Top of Data for this exercise
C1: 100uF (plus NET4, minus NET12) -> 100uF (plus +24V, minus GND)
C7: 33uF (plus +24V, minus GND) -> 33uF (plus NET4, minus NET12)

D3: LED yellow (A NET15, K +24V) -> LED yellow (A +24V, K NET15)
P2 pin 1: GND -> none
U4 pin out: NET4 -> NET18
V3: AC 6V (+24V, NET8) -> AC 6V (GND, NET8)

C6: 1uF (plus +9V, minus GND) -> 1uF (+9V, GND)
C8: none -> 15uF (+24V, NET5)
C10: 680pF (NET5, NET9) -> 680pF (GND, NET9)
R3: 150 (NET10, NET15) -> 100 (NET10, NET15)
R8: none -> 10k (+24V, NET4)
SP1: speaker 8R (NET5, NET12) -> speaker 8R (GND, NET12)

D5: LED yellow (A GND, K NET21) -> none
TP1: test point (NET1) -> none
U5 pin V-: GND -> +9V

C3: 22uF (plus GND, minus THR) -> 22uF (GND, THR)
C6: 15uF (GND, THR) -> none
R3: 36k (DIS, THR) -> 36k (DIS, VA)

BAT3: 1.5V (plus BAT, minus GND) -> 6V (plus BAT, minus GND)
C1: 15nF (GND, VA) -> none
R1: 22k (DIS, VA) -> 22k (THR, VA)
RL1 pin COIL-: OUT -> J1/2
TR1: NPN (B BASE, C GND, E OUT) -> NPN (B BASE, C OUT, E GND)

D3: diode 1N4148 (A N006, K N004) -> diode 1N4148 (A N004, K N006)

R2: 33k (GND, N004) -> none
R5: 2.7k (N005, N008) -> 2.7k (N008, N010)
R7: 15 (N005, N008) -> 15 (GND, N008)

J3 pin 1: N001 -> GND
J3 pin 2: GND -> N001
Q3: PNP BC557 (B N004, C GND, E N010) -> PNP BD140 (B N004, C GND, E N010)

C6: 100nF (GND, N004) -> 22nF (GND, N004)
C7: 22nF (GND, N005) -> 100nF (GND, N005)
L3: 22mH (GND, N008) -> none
Bottom of Data for this exercise
> _Problem to solve_
Give back the entire listing, line for line, exactly as it stands.

> _Written response_
C1: 100uF (plus NET4, minus NET12) -> 100uF (plus +24V, minus GND)
C7: 33uF (plus +24V, minus GND) -> 33uF (plus NET4, minus NET12)

D3: LED yellow (A NET15, K +24V) -> LED yellow (A +24V, K NET15)
P2 pin 1: GND -> none
U4 pin out: NET4 -> NET18
V3: AC 6V (+24V, NET8) -> AC 6V (GND, NET8)

C6: 1uF (plus +9V, minus GND) -> 1uF (+9V, GND)
C8: none -> 15uF (+24V, NET5)
C10: 680pF (NET5, NET9) -> 680pF (GND, NET9)
R3: 150 (NET10, NET15) -> 100 (NET10, NET15)
R8: none -> 10k (+24V, NET4)
SP1: speaker 8R (NET5, NET12) -> speaker 8R (GND, NET12)

D5: LED yellow (A GND, K NET21) -> none
TP1: test point (NET1) -> none
U5 pin V-: GND -> +9V

C3: 22uF (plus GND, minus THR) -> 22uF (GND, THR)
C6: 15uF (GND, THR) -> none
R3: 36k (DIS, THR) -> 36k (DIS, VA)

BAT3: 1.5V (plus BAT, minus GND) -> 6V (plus BAT, minus GND)
C1: 15nF (GND, VA) -> none
R1: 22k (DIS, VA) -> 22k (THR, VA)
RL1 pin COIL-: OUT -> J1/2
TR1: NPN (B BASE, C GND, E OUT) -> NPN (B BASE, C OUT, E GND)

D3: diode 1N4148 (A N006, K N004) -> diode 1N4148 (A N004, K N006)

R2: 33k (GND, N004) -> none
R5: 2.7k (N005, N008) -> 2.7k (N008, N010)
R7: 15 (N005, N008) -> 15 (GND, N008)

J3 pin 1: N001 -> GND
J3 pin 2: GND -> N001
Q3: PNP BC557 (B N004, C GND, E N010) -> PNP BD140 (B N004, C GND, E N010)

C6: 100nF (GND, N004) -> 22nF (GND, N004)
C7: 22nF (GND, N005) -> 100nF (GND, N005)
L3: 22mH (GND, N008) -> none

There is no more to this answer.